Your objective — Leaving the pictures aside, restate all of the data exactly.

━━━ Records supplied ━━━

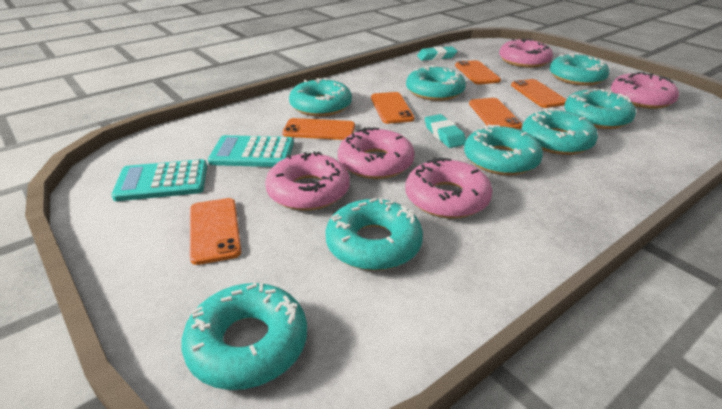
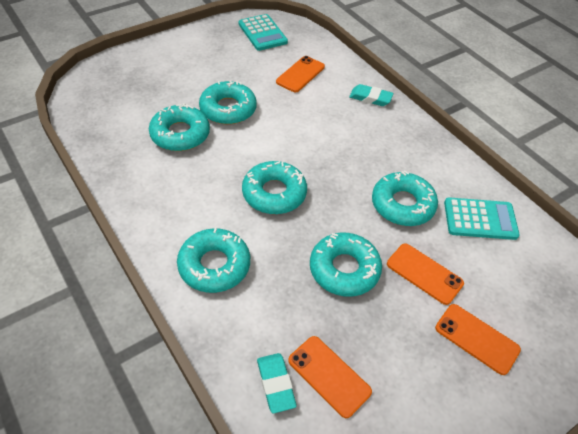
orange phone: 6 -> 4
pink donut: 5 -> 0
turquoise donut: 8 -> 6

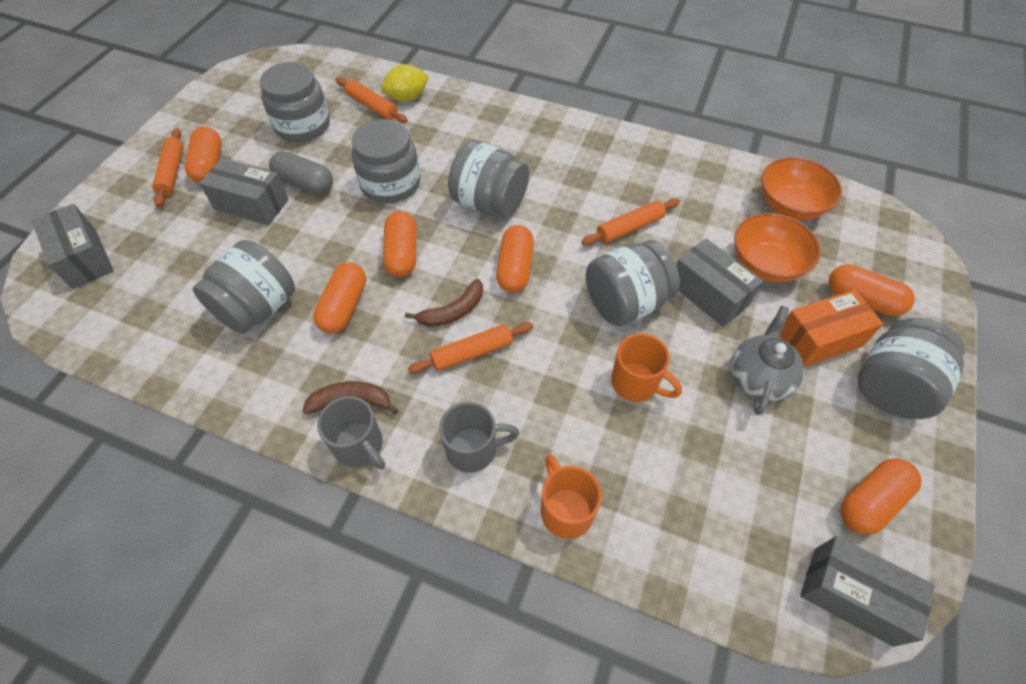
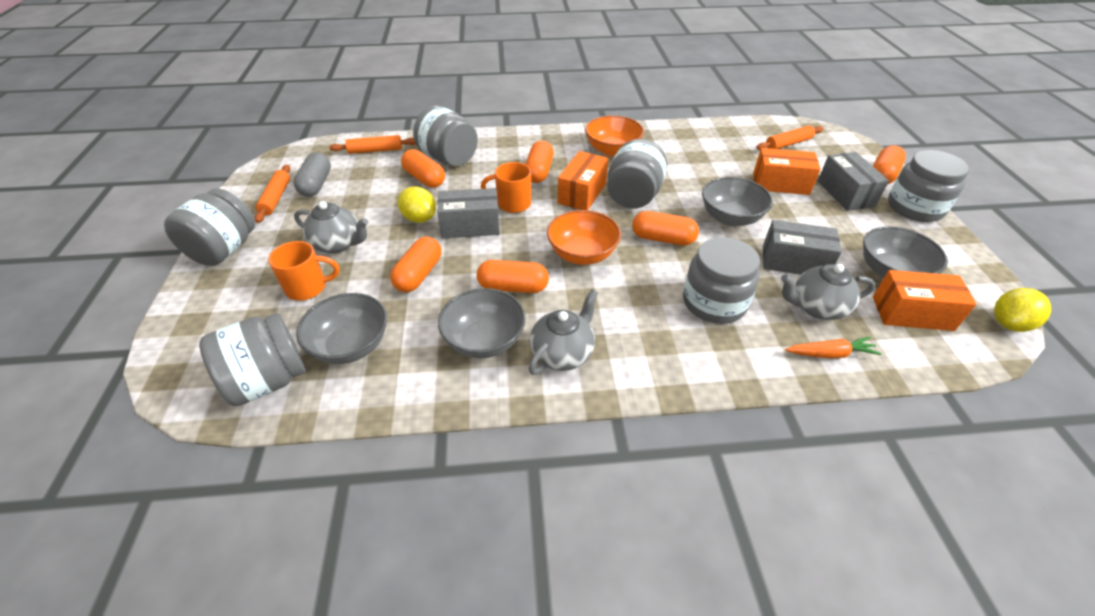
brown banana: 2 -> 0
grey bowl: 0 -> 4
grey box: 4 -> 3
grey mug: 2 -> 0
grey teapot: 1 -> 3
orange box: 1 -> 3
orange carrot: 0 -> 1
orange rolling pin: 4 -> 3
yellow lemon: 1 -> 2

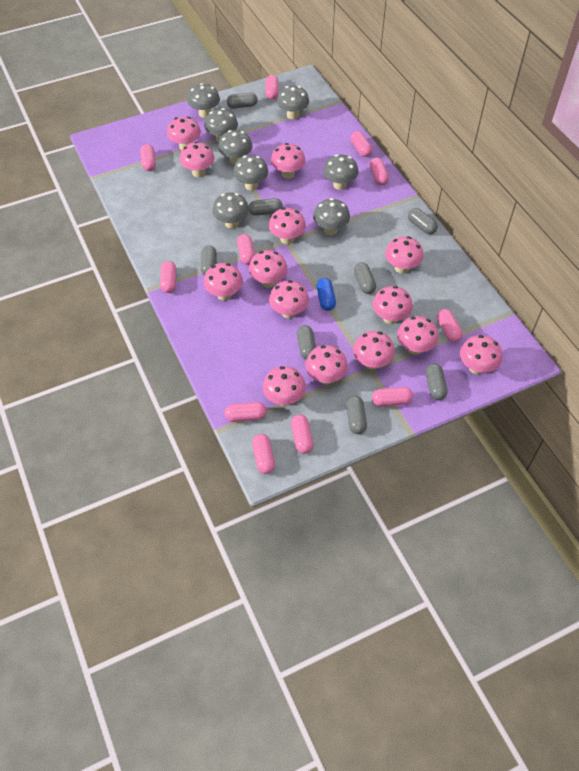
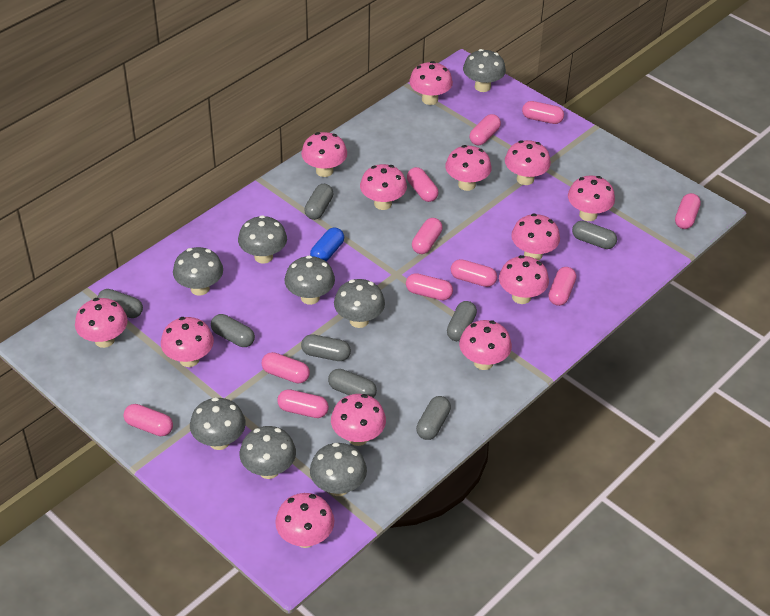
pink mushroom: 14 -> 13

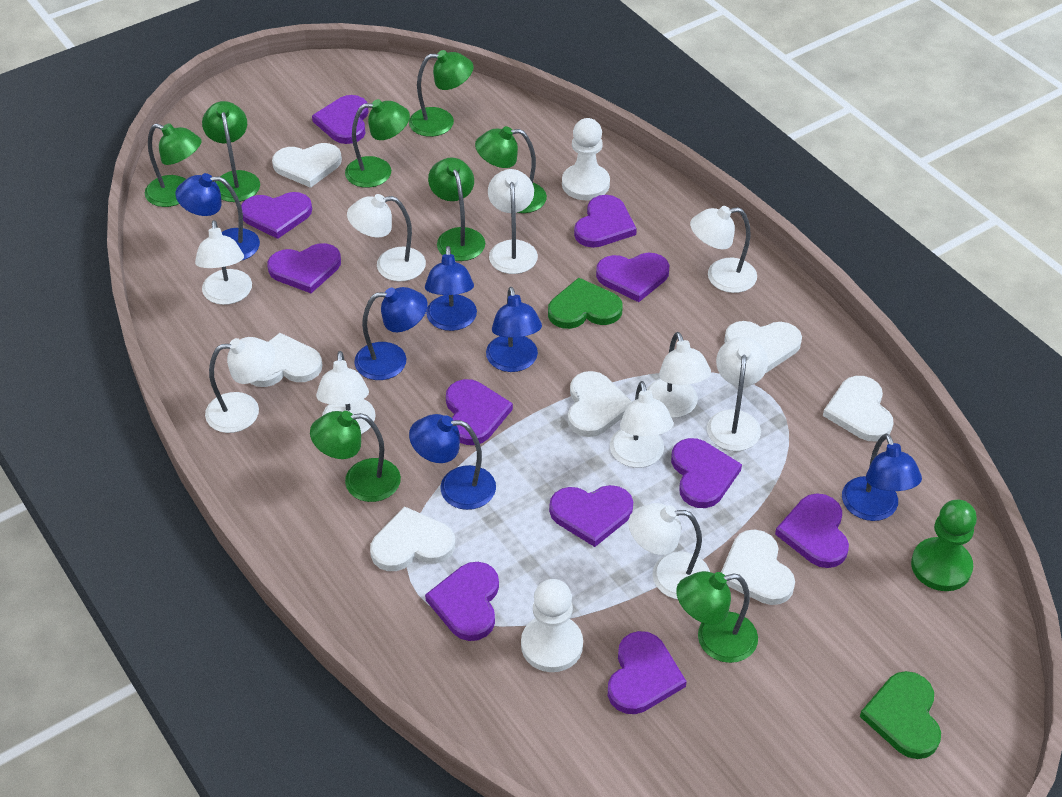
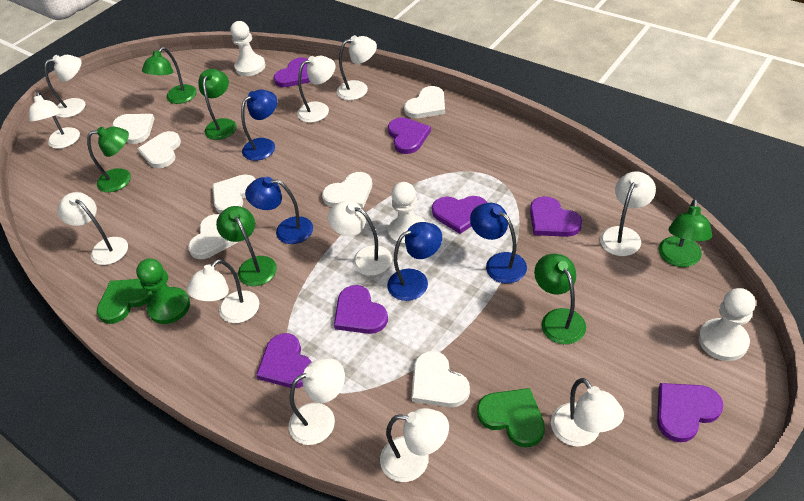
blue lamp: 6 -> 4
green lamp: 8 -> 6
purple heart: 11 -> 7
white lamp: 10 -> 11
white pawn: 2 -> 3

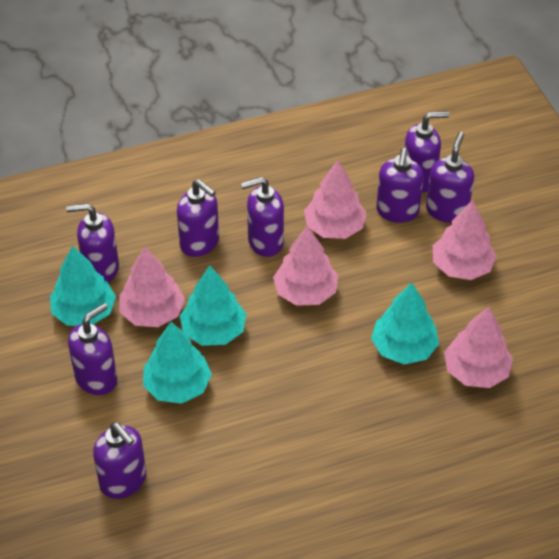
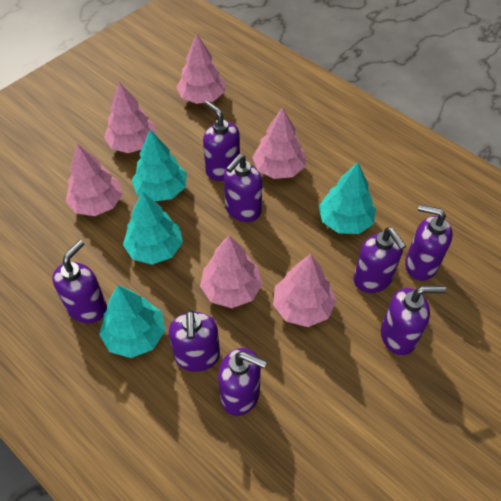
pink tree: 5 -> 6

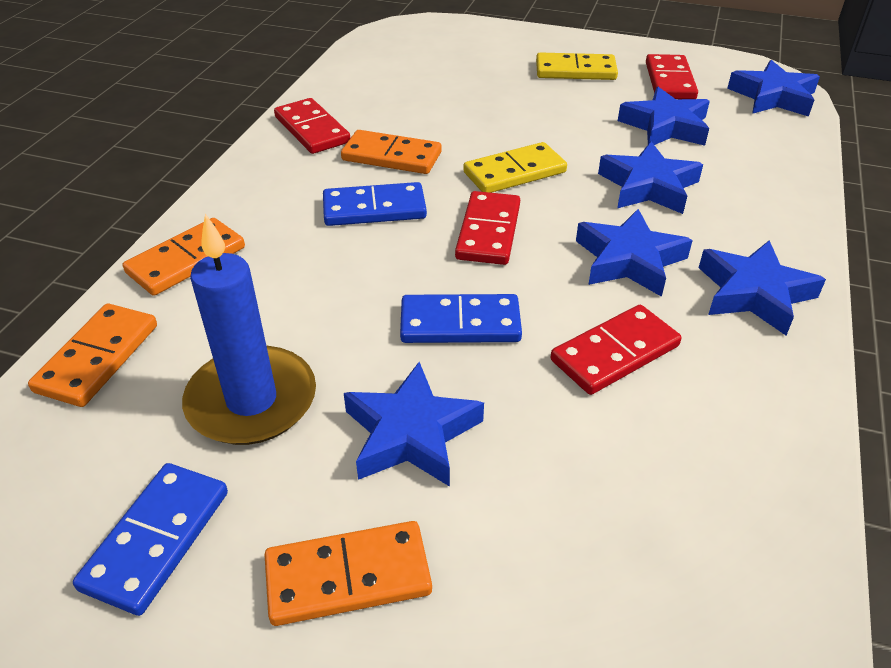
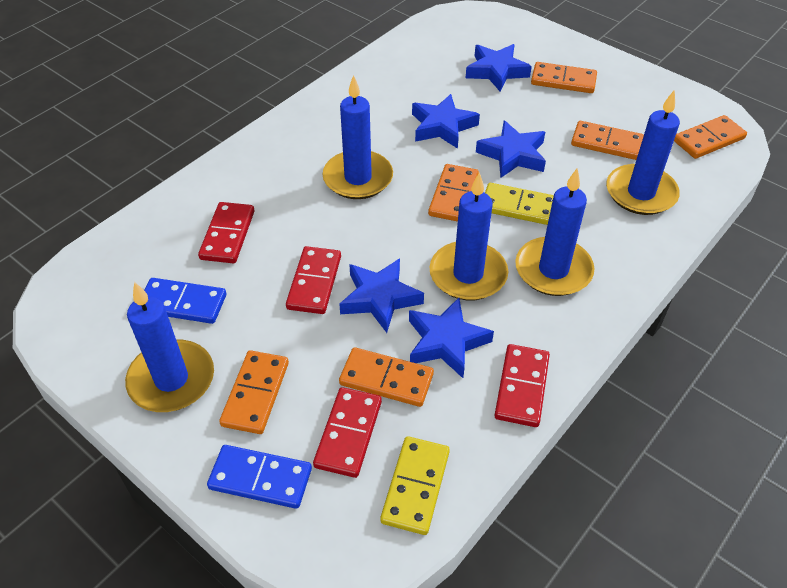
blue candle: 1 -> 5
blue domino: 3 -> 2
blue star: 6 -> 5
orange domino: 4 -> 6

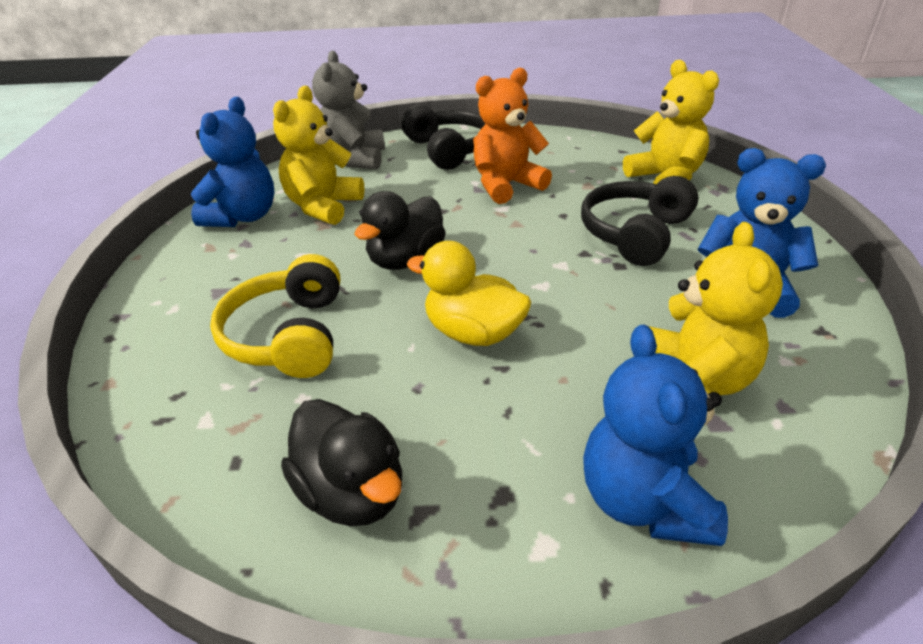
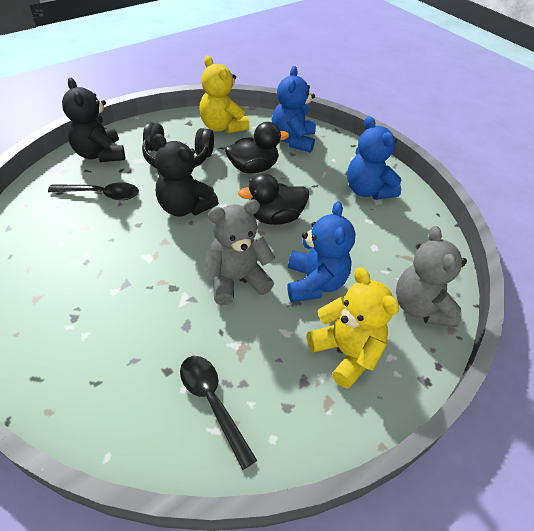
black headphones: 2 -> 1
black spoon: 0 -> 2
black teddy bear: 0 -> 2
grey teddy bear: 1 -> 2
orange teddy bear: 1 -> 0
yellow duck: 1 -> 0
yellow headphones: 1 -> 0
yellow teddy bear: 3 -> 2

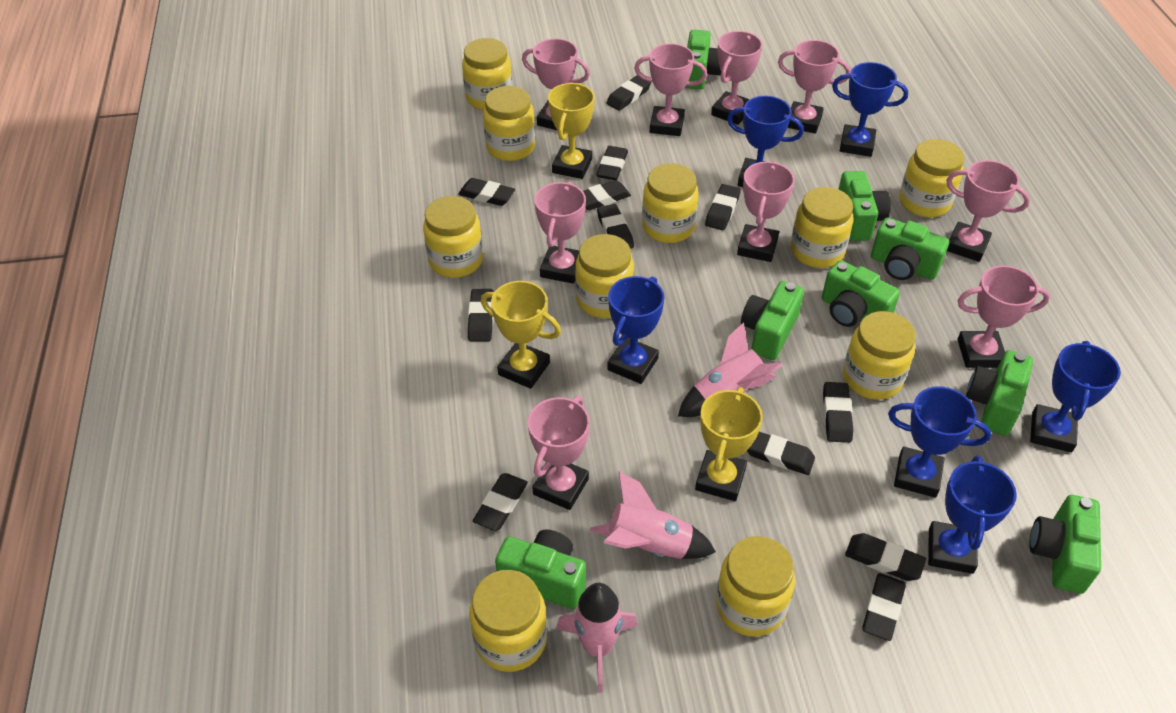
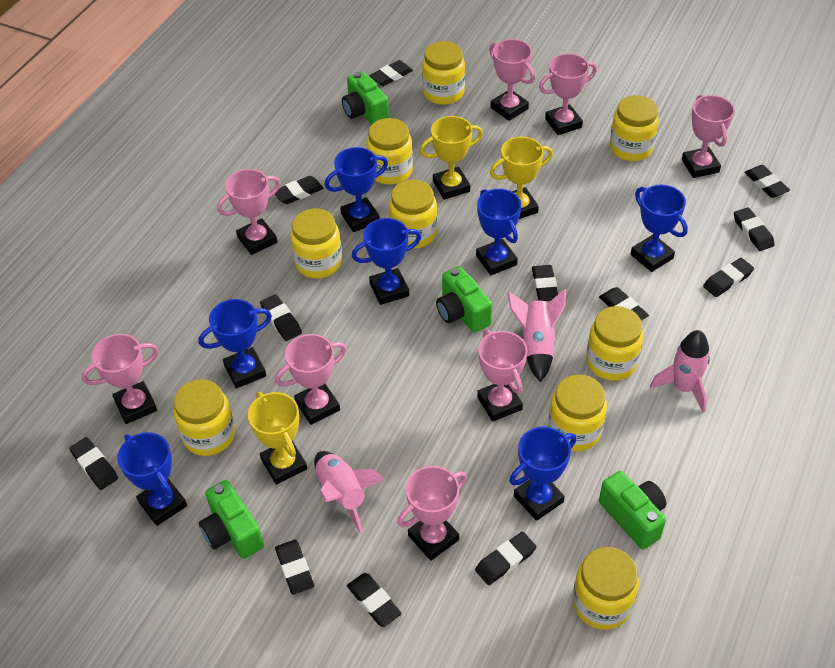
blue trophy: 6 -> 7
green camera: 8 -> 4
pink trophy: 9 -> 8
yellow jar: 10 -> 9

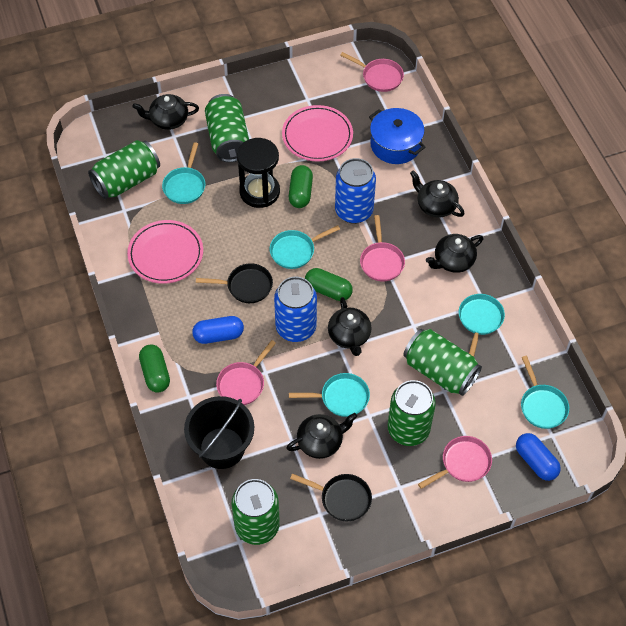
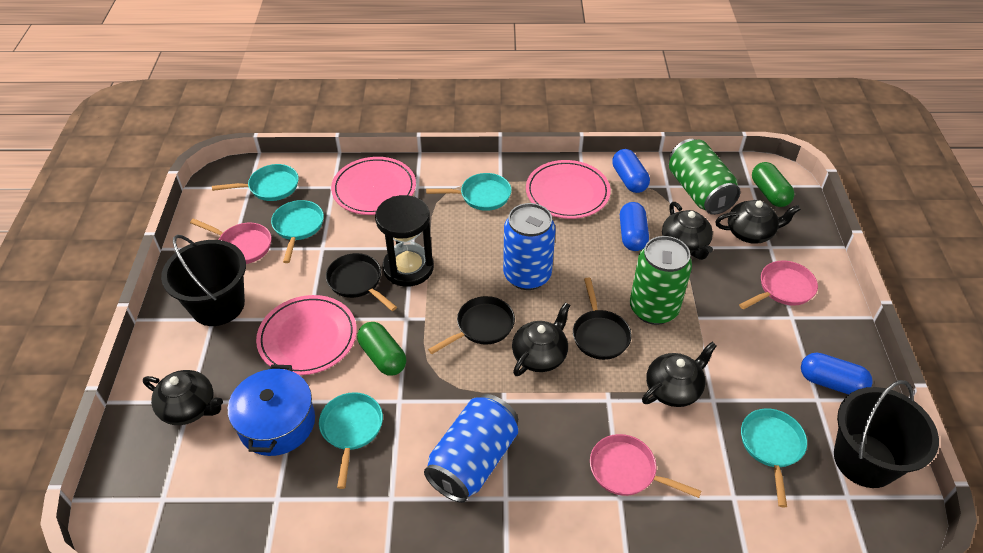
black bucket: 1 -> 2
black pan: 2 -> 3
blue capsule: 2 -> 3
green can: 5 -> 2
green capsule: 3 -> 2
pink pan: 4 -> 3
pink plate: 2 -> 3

━━━

Answer below —
orange phone: 6 -> 4
pink donut: 5 -> 0
turquoise donut: 8 -> 6

brown banana: 2 -> 0
grey bowl: 0 -> 4
grey box: 4 -> 3
grey mug: 2 -> 0
grey teapot: 1 -> 3
orange box: 1 -> 3
orange carrot: 0 -> 1
orange rolling pin: 4 -> 3
yellow lemon: 1 -> 2

pink mushroom: 14 -> 13

blue lamp: 6 -> 4
green lamp: 8 -> 6
purple heart: 11 -> 7
white lamp: 10 -> 11
white pawn: 2 -> 3

pink tree: 5 -> 6

blue candle: 1 -> 5
blue domino: 3 -> 2
blue star: 6 -> 5
orange domino: 4 -> 6

black headphones: 2 -> 1
black spoon: 0 -> 2
black teddy bear: 0 -> 2
grey teddy bear: 1 -> 2
orange teddy bear: 1 -> 0
yellow duck: 1 -> 0
yellow headphones: 1 -> 0
yellow teddy bear: 3 -> 2

blue trophy: 6 -> 7
green camera: 8 -> 4
pink trophy: 9 -> 8
yellow jar: 10 -> 9

black bucket: 1 -> 2
black pan: 2 -> 3
blue capsule: 2 -> 3
green can: 5 -> 2
green capsule: 3 -> 2
pink pan: 4 -> 3
pink plate: 2 -> 3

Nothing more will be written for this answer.